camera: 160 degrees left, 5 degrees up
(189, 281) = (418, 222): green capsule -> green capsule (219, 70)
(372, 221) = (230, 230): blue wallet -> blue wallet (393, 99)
■ ■ ■ ■
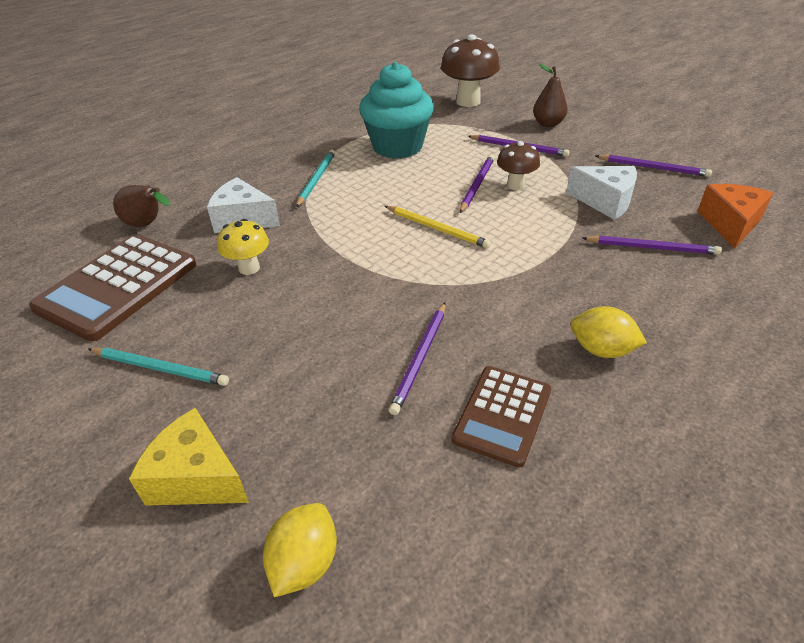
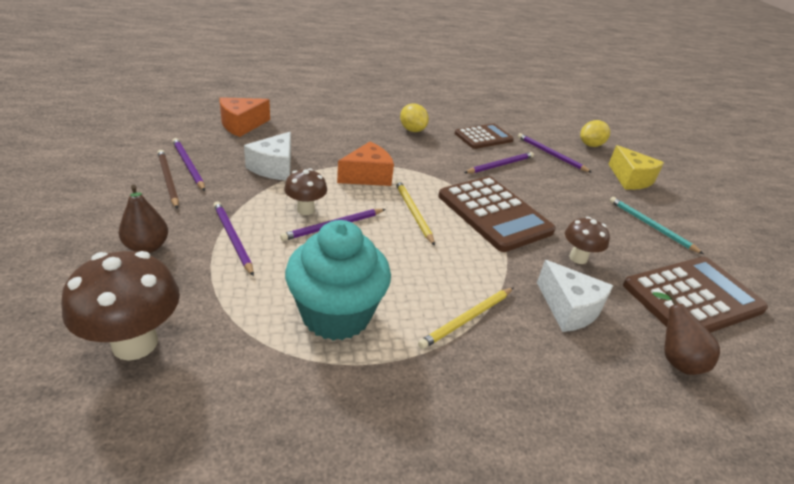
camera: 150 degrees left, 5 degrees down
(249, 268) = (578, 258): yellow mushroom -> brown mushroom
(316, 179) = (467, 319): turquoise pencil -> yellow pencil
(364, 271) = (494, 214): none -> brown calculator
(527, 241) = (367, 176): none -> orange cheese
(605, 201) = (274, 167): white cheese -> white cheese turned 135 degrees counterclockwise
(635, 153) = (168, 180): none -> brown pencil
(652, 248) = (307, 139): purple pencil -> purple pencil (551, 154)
■ ■ ■ ■
* [Work required] From the records above, print exactly the lines that run from the line with "(605, 201) = (274, 167): white" to the line with "(652, 248) = (307, 139): purple", inclusive.

* [Exercise response]
(605, 201) = (274, 167): white cheese -> white cheese turned 135 degrees counterclockwise
(635, 153) = (168, 180): none -> brown pencil
(652, 248) = (307, 139): purple pencil -> purple pencil (551, 154)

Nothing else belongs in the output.